■ Records for the task:
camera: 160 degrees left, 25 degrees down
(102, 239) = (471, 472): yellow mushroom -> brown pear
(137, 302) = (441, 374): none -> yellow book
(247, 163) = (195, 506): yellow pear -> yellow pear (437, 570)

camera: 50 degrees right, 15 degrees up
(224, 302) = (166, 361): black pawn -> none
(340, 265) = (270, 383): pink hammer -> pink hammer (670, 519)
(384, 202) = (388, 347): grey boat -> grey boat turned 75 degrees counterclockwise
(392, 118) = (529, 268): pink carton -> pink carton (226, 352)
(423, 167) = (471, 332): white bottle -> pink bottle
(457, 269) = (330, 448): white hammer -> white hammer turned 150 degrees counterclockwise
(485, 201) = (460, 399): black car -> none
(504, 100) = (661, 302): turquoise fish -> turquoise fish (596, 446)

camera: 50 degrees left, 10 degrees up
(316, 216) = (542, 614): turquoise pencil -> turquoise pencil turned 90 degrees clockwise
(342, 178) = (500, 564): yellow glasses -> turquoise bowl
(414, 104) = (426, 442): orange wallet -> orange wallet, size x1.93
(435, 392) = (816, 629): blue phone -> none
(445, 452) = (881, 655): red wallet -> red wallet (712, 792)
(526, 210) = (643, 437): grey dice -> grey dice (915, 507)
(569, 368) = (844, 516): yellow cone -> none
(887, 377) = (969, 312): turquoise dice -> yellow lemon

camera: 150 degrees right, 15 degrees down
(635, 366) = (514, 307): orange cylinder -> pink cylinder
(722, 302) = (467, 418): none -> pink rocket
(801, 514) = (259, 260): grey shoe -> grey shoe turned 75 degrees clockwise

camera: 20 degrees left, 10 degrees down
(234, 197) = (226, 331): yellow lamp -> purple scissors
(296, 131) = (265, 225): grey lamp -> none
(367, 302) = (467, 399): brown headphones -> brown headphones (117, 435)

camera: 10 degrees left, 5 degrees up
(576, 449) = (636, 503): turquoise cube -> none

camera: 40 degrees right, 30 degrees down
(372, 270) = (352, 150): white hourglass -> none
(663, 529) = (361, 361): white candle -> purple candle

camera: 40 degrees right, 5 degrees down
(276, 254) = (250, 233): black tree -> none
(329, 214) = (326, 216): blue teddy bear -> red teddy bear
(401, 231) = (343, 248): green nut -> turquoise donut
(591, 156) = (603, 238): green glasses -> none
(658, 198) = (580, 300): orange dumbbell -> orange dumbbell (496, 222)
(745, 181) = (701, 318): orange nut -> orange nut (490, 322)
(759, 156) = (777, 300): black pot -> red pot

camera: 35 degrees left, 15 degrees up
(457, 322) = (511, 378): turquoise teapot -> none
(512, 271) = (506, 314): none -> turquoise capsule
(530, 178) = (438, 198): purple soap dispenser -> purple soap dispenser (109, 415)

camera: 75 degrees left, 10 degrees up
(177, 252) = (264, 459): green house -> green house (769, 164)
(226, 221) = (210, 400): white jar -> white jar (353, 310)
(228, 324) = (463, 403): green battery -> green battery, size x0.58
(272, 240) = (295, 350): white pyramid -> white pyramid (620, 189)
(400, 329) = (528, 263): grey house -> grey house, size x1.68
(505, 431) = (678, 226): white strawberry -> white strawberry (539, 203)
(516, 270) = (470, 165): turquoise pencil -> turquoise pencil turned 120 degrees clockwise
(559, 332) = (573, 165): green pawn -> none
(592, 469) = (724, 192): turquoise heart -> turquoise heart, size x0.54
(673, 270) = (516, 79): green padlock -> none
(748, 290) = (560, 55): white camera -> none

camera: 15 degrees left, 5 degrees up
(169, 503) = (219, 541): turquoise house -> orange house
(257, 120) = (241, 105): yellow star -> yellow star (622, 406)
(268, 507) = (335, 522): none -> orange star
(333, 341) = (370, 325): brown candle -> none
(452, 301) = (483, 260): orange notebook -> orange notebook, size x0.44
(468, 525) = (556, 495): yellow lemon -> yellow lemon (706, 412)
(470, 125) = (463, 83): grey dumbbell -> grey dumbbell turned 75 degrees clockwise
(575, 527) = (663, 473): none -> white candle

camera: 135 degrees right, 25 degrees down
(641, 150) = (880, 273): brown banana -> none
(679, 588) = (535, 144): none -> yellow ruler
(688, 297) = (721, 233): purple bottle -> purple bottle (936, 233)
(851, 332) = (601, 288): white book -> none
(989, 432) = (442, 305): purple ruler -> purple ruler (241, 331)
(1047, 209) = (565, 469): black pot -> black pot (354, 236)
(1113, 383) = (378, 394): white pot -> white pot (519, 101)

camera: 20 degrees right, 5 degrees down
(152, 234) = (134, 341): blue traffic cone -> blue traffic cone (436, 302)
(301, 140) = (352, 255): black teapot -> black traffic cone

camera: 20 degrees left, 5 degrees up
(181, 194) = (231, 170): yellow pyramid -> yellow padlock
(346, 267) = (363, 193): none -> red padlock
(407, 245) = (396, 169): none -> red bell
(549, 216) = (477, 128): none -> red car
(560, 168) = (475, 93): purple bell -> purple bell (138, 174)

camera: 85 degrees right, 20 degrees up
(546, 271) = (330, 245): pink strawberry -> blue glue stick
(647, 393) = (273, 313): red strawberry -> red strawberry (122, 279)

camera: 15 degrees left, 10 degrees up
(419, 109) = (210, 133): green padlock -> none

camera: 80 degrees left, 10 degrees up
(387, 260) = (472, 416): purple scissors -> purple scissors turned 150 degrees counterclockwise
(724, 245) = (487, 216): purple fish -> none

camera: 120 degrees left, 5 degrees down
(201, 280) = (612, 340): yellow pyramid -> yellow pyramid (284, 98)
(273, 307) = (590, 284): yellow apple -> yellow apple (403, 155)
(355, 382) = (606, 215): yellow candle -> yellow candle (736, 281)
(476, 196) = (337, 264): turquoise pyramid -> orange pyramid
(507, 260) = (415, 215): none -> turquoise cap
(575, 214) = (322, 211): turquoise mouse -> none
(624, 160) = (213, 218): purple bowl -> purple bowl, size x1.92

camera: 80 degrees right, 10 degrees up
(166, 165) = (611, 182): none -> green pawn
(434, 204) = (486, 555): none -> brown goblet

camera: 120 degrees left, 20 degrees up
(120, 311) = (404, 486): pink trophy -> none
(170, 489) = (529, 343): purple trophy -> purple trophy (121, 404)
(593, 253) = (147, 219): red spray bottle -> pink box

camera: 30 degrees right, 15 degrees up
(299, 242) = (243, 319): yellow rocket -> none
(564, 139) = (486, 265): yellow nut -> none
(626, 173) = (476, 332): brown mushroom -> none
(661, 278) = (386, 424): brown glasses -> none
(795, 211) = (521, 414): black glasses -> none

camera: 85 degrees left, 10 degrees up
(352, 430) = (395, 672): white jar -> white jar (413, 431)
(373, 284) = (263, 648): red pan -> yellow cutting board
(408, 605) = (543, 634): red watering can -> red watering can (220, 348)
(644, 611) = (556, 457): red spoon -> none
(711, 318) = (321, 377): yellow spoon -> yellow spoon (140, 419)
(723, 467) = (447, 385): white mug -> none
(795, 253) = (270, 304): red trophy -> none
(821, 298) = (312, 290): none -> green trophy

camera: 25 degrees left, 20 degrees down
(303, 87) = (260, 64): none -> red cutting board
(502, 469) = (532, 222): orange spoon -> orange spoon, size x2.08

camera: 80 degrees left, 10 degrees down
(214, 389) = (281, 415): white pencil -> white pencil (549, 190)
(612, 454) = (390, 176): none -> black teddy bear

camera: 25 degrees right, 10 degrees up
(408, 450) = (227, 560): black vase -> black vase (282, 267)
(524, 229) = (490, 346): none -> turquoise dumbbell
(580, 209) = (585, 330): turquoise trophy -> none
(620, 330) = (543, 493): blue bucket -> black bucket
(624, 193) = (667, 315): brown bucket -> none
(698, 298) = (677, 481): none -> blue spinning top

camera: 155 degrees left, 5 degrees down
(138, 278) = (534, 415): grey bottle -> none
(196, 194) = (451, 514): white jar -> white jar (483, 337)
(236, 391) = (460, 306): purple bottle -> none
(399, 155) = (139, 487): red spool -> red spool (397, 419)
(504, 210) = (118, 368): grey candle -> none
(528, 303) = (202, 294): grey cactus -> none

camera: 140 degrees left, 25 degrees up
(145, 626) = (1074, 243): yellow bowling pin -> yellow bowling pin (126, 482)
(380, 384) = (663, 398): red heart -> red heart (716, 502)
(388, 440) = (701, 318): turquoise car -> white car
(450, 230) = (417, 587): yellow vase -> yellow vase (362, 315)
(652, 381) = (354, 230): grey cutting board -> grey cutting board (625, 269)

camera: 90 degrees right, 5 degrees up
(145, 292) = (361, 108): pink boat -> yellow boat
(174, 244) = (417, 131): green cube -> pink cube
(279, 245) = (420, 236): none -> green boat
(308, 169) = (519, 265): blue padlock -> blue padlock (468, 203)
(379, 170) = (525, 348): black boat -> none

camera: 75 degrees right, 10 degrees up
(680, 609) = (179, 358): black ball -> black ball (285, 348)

■ Activity:
Return every line above that contains the word "size".

■ Response area:
(414, 104) = (426, 442): orange wallet -> orange wallet, size x1.93
(228, 324) = (463, 403): green battery -> green battery, size x0.58
(400, 329) = (528, 263): grey house -> grey house, size x1.68
(592, 469) = (724, 192): turquoise heart -> turquoise heart, size x0.54
(452, 301) = (483, 260): orange notebook -> orange notebook, size x0.44
(624, 160) = (213, 218): purple bowl -> purple bowl, size x1.92
(502, 469) = (532, 222): orange spoon -> orange spoon, size x2.08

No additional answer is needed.